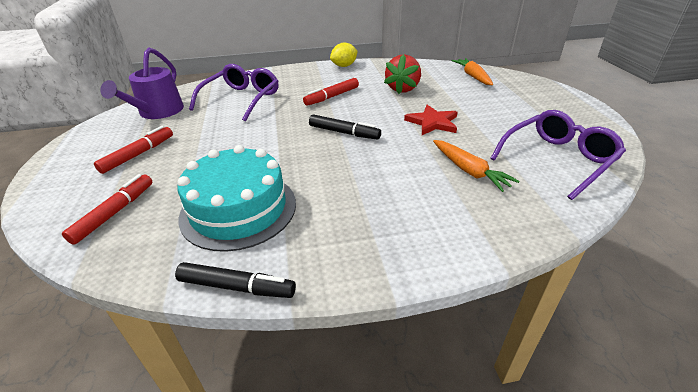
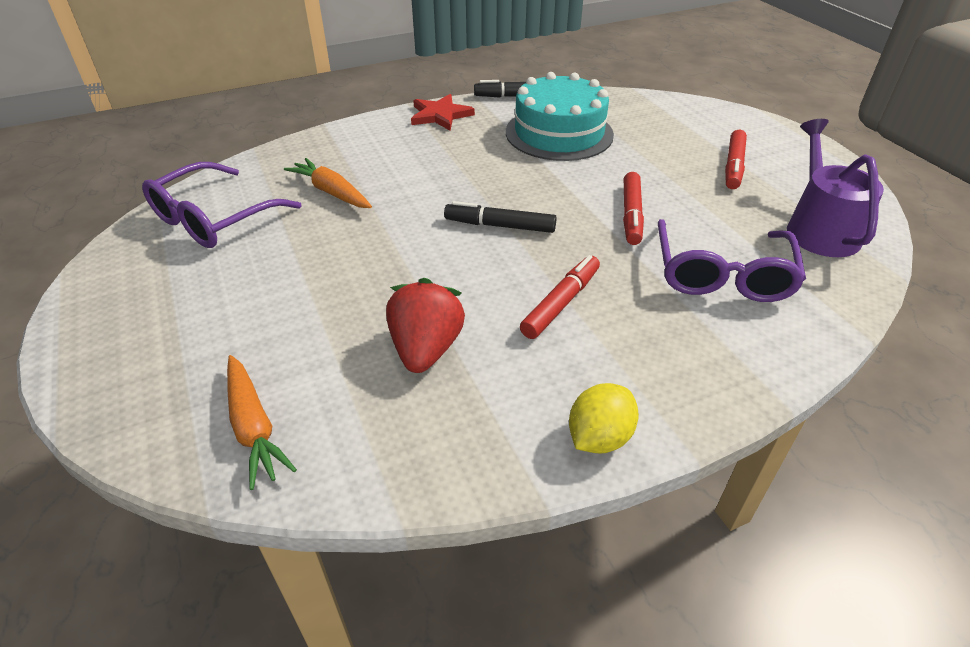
camera: 165 degrees right, 5 degrees up
(114, 213) = (666, 119): red marker -> red marker (631, 215)
(432, 122) = (368, 261): red star -> red star (440, 115)

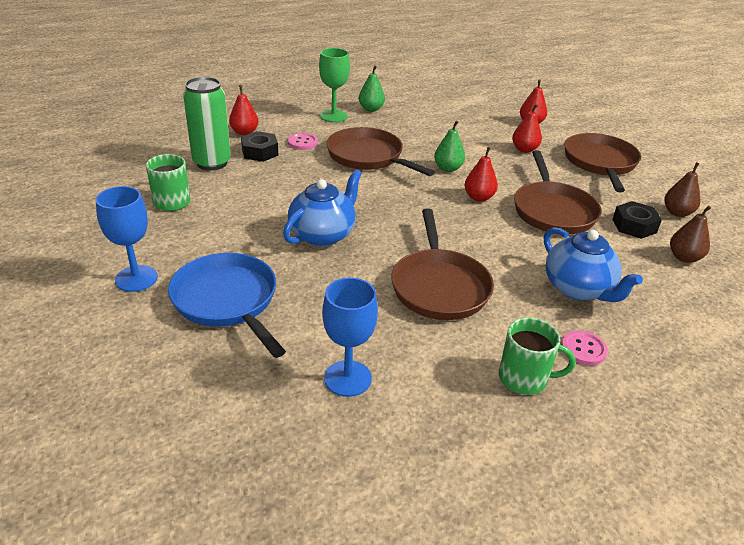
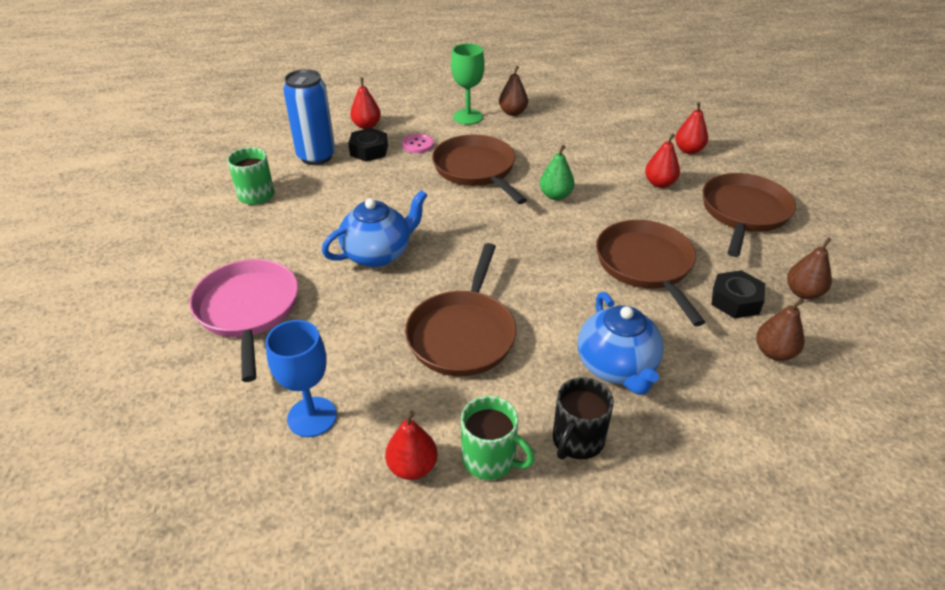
camera: 20 degrees right, 5 degrees up
(136, 278) = (182, 271): blue goblet -> none
(212, 163) = (316, 157): green can -> blue can
(227, 301) = (248, 310): blue pan -> pink pan
(371, 109) = (513, 112): green pear -> brown pear
(479, 197) = (569, 236): red pear -> red pear (412, 467)
(552, 211) = (646, 265): brown pan -> brown pan turned 150 degrees clockwise
(583, 349) = (577, 440): pink button -> black mug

• _Work to complete_
Take the line that contains "(479, 197) = (569, 236): red" and every line after it to the end of the entries above, and reproduce them exactly.

• _Task result_
(479, 197) = (569, 236): red pear -> red pear (412, 467)
(552, 211) = (646, 265): brown pan -> brown pan turned 150 degrees clockwise
(583, 349) = (577, 440): pink button -> black mug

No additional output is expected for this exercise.